▶ ACTIVITY
Return all the entries below exactly as they were given.

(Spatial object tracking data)
◇ ◇ ◇ ◇ ◇
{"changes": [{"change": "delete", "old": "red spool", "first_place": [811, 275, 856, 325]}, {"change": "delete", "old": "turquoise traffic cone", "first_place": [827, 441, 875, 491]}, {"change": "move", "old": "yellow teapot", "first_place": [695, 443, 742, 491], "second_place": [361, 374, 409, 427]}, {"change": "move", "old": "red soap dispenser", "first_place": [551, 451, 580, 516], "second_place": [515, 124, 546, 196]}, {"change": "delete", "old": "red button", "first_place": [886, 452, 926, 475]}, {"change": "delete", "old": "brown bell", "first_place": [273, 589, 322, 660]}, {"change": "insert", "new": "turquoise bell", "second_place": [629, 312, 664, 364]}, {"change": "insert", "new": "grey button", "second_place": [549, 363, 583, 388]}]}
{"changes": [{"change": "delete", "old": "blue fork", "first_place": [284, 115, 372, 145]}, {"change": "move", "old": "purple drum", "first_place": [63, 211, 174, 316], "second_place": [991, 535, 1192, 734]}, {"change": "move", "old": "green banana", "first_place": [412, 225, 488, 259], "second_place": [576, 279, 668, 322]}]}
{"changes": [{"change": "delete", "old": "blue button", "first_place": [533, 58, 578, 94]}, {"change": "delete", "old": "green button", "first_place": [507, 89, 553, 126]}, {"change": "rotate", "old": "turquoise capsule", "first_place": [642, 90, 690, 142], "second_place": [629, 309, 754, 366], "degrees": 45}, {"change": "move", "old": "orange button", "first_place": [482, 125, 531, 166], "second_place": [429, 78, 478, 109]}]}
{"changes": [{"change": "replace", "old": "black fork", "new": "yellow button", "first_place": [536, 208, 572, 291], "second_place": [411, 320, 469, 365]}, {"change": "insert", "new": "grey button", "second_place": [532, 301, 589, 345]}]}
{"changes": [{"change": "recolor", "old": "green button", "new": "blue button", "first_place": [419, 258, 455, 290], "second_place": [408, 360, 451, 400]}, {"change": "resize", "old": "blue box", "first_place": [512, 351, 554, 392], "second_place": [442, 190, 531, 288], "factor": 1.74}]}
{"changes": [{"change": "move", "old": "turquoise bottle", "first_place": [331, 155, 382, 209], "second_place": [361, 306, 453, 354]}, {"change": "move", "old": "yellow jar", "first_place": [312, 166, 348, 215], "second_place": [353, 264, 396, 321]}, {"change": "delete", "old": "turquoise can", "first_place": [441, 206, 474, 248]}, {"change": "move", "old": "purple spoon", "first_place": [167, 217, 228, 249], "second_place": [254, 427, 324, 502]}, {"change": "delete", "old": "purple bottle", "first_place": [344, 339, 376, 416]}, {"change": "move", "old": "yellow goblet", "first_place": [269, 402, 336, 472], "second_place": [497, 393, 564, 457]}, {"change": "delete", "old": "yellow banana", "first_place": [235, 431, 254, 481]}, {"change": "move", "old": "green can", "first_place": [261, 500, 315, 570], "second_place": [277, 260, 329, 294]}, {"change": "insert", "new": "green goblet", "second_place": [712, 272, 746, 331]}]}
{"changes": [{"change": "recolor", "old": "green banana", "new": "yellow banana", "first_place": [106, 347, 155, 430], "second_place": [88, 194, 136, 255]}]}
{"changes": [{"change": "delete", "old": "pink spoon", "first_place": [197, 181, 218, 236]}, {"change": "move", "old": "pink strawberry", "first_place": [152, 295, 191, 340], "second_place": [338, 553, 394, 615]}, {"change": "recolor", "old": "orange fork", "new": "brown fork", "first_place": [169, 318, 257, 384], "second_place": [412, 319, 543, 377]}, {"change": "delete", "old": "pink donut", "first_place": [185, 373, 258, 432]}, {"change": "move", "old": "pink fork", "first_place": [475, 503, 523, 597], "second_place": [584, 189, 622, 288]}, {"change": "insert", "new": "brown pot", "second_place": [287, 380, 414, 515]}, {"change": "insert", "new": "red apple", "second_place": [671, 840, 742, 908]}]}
◇ ◇ ◇ ◇ ◇
▶ EXPECTED ANSWER
{"changes": [{"change": "delete", "old": "red spool", "first_place": [811, 275, 856, 325]}, {"change": "delete", "old": "turquoise traffic cone", "first_place": [827, 441, 875, 491]}, {"change": "move", "old": "yellow teapot", "first_place": [695, 443, 742, 491], "second_place": [361, 374, 409, 427]}, {"change": "move", "old": "red soap dispenser", "first_place": [551, 451, 580, 516], "second_place": [515, 124, 546, 196]}, {"change": "delete", "old": "red button", "first_place": [886, 452, 926, 475]}, {"change": "delete", "old": "brown bell", "first_place": [273, 589, 322, 660]}, {"change": "insert", "new": "turquoise bell", "second_place": [629, 312, 664, 364]}, {"change": "insert", "new": "grey button", "second_place": [549, 363, 583, 388]}]}
{"changes": [{"change": "delete", "old": "blue fork", "first_place": [284, 115, 372, 145]}, {"change": "move", "old": "purple drum", "first_place": [63, 211, 174, 316], "second_place": [991, 535, 1192, 734]}, {"change": "move", "old": "green banana", "first_place": [412, 225, 488, 259], "second_place": [576, 279, 668, 322]}]}
{"changes": [{"change": "delete", "old": "blue button", "first_place": [533, 58, 578, 94]}, {"change": "delete", "old": "green button", "first_place": [507, 89, 553, 126]}, {"change": "rotate", "old": "turquoise capsule", "first_place": [642, 90, 690, 142], "second_place": [629, 309, 754, 366], "degrees": 45}, {"change": "move", "old": "orange button", "first_place": [482, 125, 531, 166], "second_place": [429, 78, 478, 109]}]}
{"changes": [{"change": "replace", "old": "black fork", "new": "yellow button", "first_place": [536, 208, 572, 291], "second_place": [411, 320, 469, 365]}, {"change": "insert", "new": "grey button", "second_place": [532, 301, 589, 345]}]}
{"changes": [{"change": "recolor", "old": "green button", "new": "blue button", "first_place": [419, 258, 455, 290], "second_place": [408, 360, 451, 400]}, {"change": "resize", "old": "blue box", "first_place": [512, 351, 554, 392], "second_place": [442, 190, 531, 288], "factor": 1.74}]}
{"changes": [{"change": "move", "old": "turquoise bottle", "first_place": [331, 155, 382, 209], "second_place": [361, 306, 453, 354]}, {"change": "move", "old": "yellow jar", "first_place": [312, 166, 348, 215], "second_place": [353, 264, 396, 321]}, {"change": "delete", "old": "turquoise can", "first_place": [441, 206, 474, 248]}, {"change": "move", "old": "purple spoon", "first_place": [167, 217, 228, 249], "second_place": [254, 427, 324, 502]}, {"change": "delete", "old": "purple bottle", "first_place": [344, 339, 376, 416]}, {"change": "move", "old": "yellow goblet", "first_place": [269, 402, 336, 472], "second_place": [497, 393, 564, 457]}, {"change": "delete", "old": "yellow banana", "first_place": [235, 431, 254, 481]}, {"change": "move", "old": "green can", "first_place": [261, 500, 315, 570], "second_place": [277, 260, 329, 294]}, {"change": "insert", "new": "green goblet", "second_place": [712, 272, 746, 331]}]}
{"changes": [{"change": "recolor", "old": "green banana", "new": "yellow banana", "first_place": [106, 347, 155, 430], "second_place": [88, 194, 136, 255]}]}
{"changes": [{"change": "delete", "old": "pink spoon", "first_place": [197, 181, 218, 236]}, {"change": "move", "old": "pink strawberry", "first_place": [152, 295, 191, 340], "second_place": [338, 553, 394, 615]}, {"change": "recolor", "old": "orange fork", "new": "brown fork", "first_place": [169, 318, 257, 384], "second_place": [412, 319, 543, 377]}, {"change": "delete", "old": "pink donut", "first_place": [185, 373, 258, 432]}, {"change": "move", "old": "pink fork", "first_place": [475, 503, 523, 597], "second_place": [584, 189, 622, 288]}, {"change": "insert", "new": "brown pot", "second_place": [287, 380, 414, 515]}, {"change": "insert", "new": "red apple", "second_place": [671, 840, 742, 908]}]}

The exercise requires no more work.